> Task details:
The answer must consist only of the lines from the line with "camera: 75 degrees left, 10 degrees up" to the line with "(710, 338) = (625, 102): turquoise", both included, exactly as they stand below.

> Stored data:
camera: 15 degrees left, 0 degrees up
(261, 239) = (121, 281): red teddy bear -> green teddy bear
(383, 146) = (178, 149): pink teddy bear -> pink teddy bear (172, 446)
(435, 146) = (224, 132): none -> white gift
--
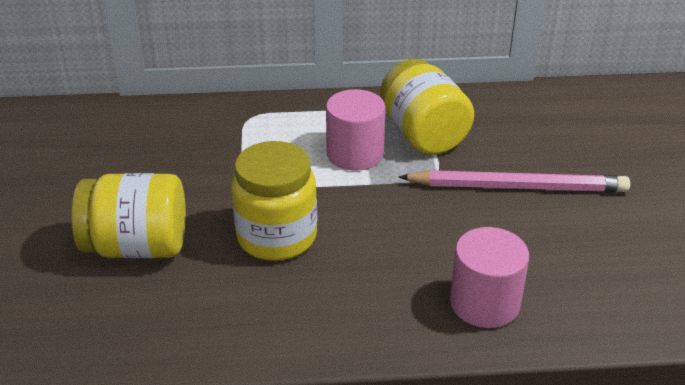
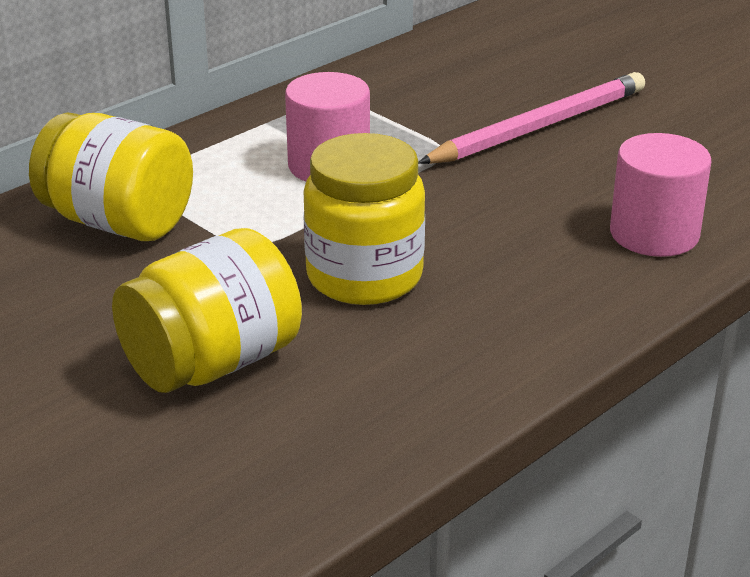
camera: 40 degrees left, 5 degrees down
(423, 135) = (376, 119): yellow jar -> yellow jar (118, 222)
--
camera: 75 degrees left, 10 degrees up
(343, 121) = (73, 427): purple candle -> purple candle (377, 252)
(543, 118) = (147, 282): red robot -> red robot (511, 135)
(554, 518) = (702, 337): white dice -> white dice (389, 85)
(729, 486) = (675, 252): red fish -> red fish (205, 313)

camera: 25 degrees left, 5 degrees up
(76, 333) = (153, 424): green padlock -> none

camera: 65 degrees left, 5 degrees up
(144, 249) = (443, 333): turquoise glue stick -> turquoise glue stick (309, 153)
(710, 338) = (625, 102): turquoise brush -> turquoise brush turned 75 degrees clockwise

> Completed task:
camera: 75 degrees left, 10 degrees up
(343, 121) = (73, 427): purple candle -> purple candle (377, 252)
(543, 118) = (147, 282): red robot -> red robot (511, 135)
(554, 518) = (702, 337): white dice -> white dice (389, 85)
(729, 486) = (675, 252): red fish -> red fish (205, 313)

camera: 25 degrees left, 5 degrees up
(76, 333) = (153, 424): green padlock -> none

camera: 65 degrees left, 5 degrees up
(144, 249) = (443, 333): turquoise glue stick -> turquoise glue stick (309, 153)
(710, 338) = (625, 102): turquoise brush -> turquoise brush turned 75 degrees clockwise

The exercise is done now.